Below are entries; copy exactly the lines from the one with "pink rolling pin [390,421,564,575]" through the one with "none -> grey rolling pin [465,327,570,474]", both included, and leave out the rest.

#### Data to process

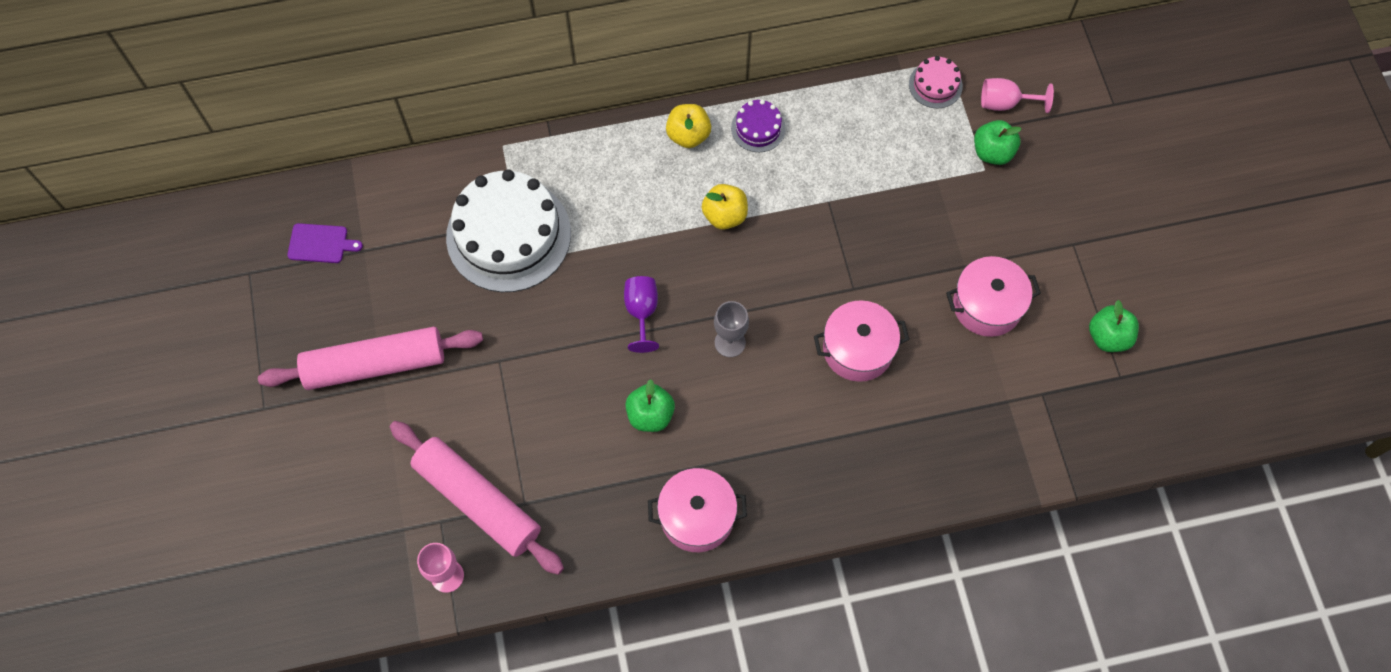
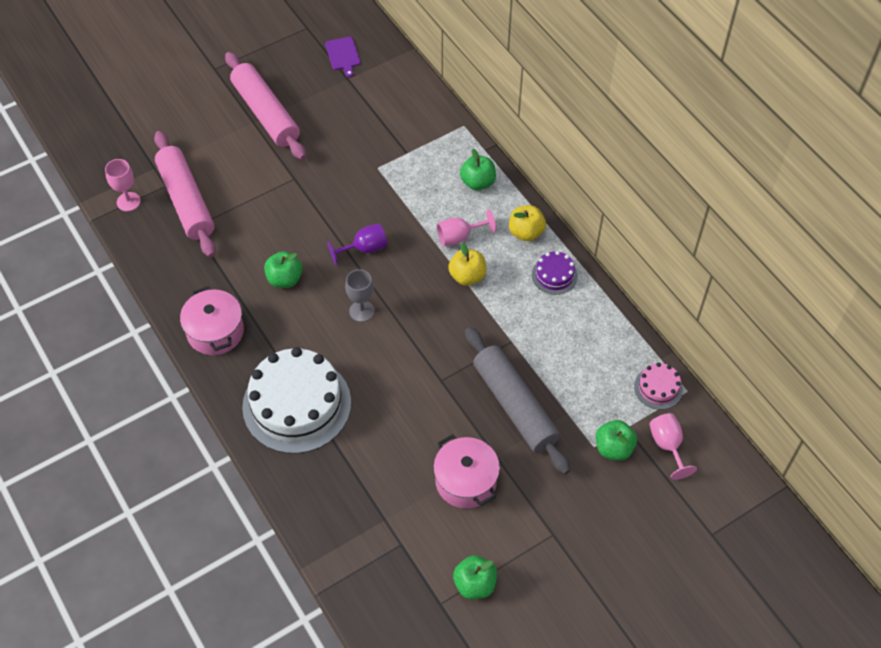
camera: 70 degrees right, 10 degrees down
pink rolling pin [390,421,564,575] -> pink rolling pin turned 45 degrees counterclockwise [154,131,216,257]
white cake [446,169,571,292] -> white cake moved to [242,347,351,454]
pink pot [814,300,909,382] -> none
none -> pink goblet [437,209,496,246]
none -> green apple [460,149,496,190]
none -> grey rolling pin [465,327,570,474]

########
#### Data to process

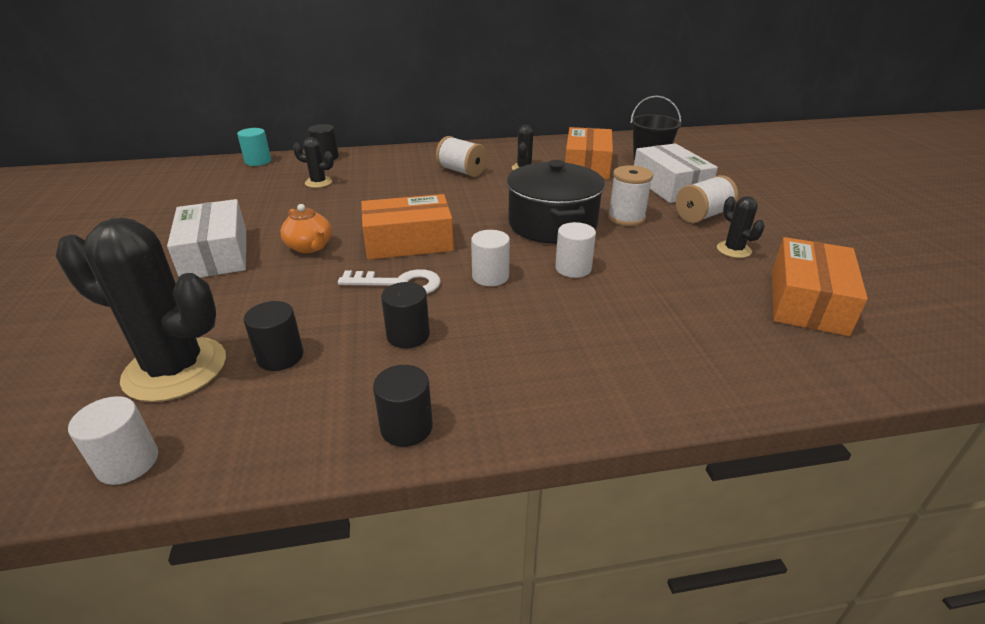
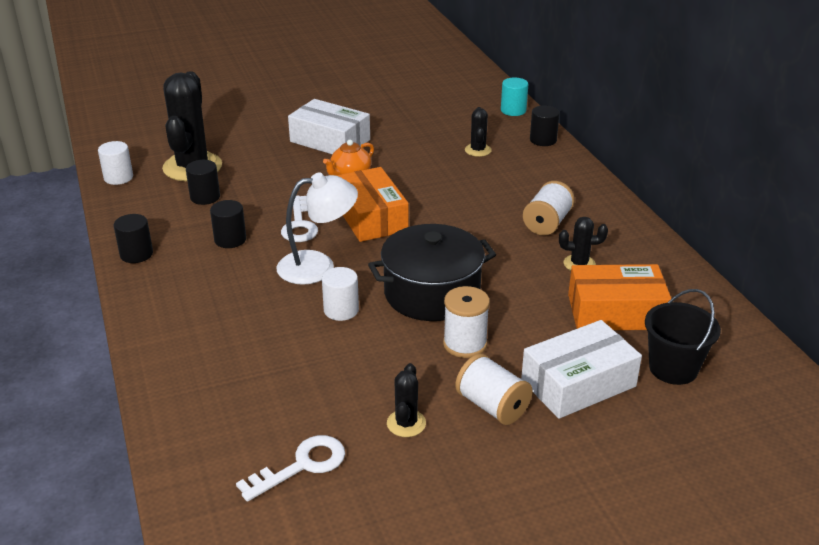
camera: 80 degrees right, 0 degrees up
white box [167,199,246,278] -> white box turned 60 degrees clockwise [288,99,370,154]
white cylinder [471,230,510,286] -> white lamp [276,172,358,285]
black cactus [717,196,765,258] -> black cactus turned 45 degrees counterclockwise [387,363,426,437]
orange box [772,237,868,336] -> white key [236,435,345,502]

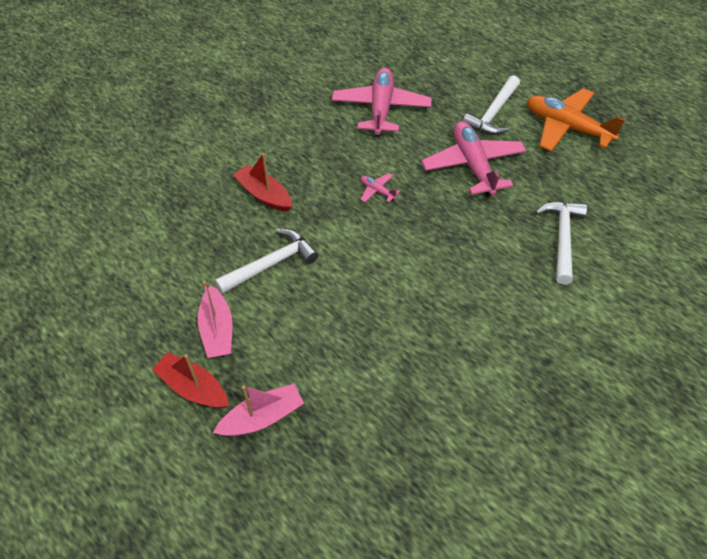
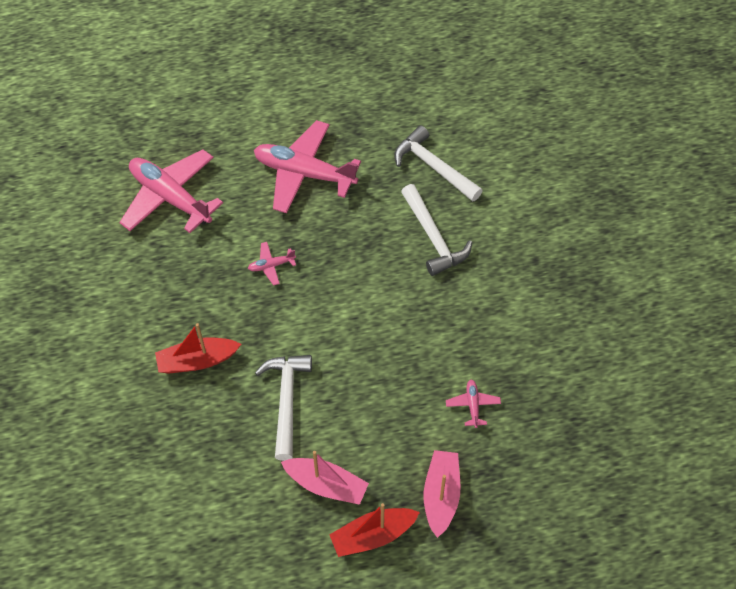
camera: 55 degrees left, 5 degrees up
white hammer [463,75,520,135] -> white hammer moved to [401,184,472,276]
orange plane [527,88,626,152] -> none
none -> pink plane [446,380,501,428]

########

Result for this task —
pink rolling pin [390,421,564,575] -> pink rolling pin turned 45 degrees counterclockwise [154,131,216,257]
white cake [446,169,571,292] -> white cake moved to [242,347,351,454]
pink pot [814,300,909,382] -> none
none -> pink goblet [437,209,496,246]
none -> green apple [460,149,496,190]
none -> grey rolling pin [465,327,570,474]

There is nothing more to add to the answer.